Extracted records
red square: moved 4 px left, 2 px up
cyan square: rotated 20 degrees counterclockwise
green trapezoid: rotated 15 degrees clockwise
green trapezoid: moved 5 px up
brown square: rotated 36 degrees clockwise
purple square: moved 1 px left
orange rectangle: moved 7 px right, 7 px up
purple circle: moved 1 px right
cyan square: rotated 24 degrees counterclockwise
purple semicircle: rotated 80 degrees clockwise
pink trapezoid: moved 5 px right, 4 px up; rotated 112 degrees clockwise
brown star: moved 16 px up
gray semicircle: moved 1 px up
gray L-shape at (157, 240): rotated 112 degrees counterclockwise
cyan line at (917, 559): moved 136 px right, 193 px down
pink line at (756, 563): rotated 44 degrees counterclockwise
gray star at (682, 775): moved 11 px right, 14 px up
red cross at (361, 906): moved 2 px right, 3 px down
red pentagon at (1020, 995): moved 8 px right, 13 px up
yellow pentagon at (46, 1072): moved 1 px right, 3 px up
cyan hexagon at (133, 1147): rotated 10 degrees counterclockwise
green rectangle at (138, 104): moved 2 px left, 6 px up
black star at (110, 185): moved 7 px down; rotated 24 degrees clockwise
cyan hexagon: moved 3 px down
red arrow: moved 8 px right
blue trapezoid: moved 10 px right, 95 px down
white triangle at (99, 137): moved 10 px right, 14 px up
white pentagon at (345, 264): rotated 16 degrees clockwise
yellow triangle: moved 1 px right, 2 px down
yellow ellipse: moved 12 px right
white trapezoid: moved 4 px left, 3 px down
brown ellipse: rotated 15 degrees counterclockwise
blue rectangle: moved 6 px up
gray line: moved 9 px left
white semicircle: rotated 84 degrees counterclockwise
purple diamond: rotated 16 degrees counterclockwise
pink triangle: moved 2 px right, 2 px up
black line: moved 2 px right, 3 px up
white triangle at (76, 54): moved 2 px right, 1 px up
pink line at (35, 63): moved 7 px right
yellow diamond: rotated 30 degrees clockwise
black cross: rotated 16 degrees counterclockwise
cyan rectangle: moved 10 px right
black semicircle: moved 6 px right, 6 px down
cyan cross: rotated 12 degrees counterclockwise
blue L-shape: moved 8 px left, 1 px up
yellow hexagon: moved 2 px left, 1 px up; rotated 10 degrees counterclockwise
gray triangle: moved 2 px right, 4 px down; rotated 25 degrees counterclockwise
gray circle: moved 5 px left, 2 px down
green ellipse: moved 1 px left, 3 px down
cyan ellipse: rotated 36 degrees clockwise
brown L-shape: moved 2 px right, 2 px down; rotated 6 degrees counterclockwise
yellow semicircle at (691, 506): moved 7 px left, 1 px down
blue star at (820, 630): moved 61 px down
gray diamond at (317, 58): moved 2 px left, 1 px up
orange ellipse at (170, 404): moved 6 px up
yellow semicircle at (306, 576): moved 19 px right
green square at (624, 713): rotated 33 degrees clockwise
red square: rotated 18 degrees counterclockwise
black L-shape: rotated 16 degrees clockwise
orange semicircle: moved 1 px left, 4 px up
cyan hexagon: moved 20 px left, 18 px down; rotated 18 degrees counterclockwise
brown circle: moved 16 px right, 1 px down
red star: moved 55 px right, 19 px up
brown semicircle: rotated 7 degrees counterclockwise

:: Instructions for the task ::
Exact reproduction is required. Give the lines of the data from its first line through the line containing "pink line at (756, 563): rotated", and no others.

:: Exercise solution ::
red square: moved 4 px left, 2 px up
cyan square: rotated 20 degrees counterclockwise
green trapezoid: rotated 15 degrees clockwise
green trapezoid: moved 5 px up
brown square: rotated 36 degrees clockwise
purple square: moved 1 px left
orange rectangle: moved 7 px right, 7 px up
purple circle: moved 1 px right
cyan square: rotated 24 degrees counterclockwise
purple semicircle: rotated 80 degrees clockwise
pink trapezoid: moved 5 px right, 4 px up; rotated 112 degrees clockwise
brown star: moved 16 px up
gray semicircle: moved 1 px up
gray L-shape at (157, 240): rotated 112 degrees counterclockwise
cyan line at (917, 559): moved 136 px right, 193 px down
pink line at (756, 563): rotated 44 degrees counterclockwise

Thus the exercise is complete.